BEGIN PROVIDED MATERIAL

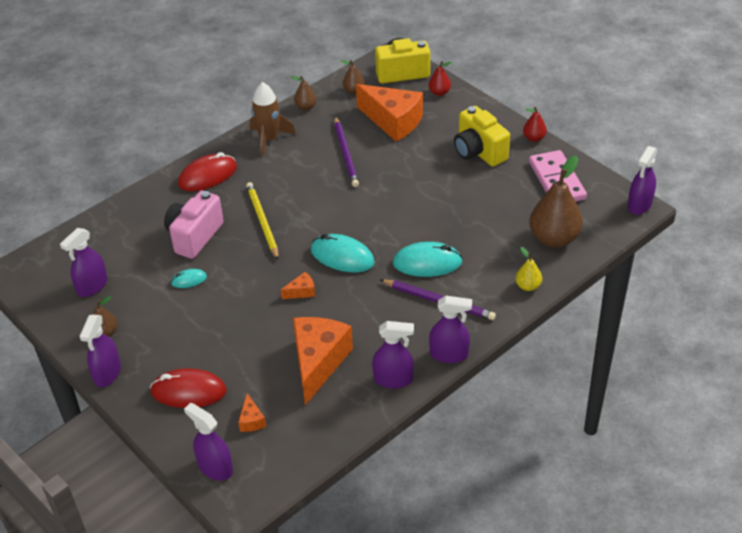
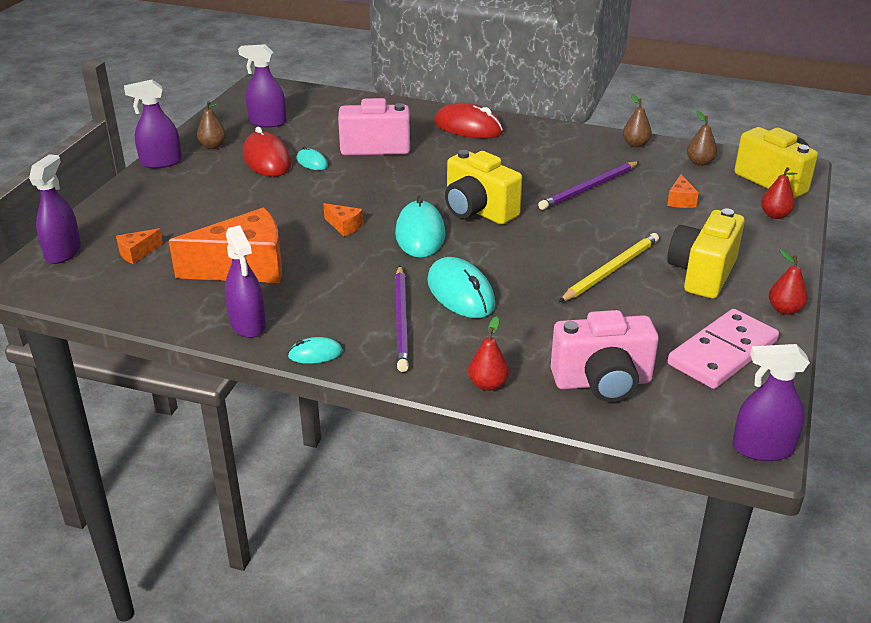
camera: 60 degrees right, 10 degrees down
red mouse [150,368,227,408] -> red mouse moved to [243,127,292,177]
yellow pencil [246,182,279,260] -> yellow pencil moved to [559,233,659,302]
brown rocket [250,82,295,157] -> none
orange cheese [356,84,423,141] -> orange cheese [667,174,699,208], size x0.42
purple spray bottle [429,296,472,363] -> turquoise mouse [288,337,343,364]
yellow pear [515,247,542,291] -> red pear [468,316,509,391]
brown pear [529,156,583,248] -> pink camera [551,310,659,402]
none -> yellow camera [445,150,522,225]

END PROVIDED MATERIAL

● **TO DO**
Read the data above. Pull out each line in which the string "moved" appears.

● **ANSWER AREA**
red mouse [150,368,227,408] -> red mouse moved to [243,127,292,177]
yellow pencil [246,182,279,260] -> yellow pencil moved to [559,233,659,302]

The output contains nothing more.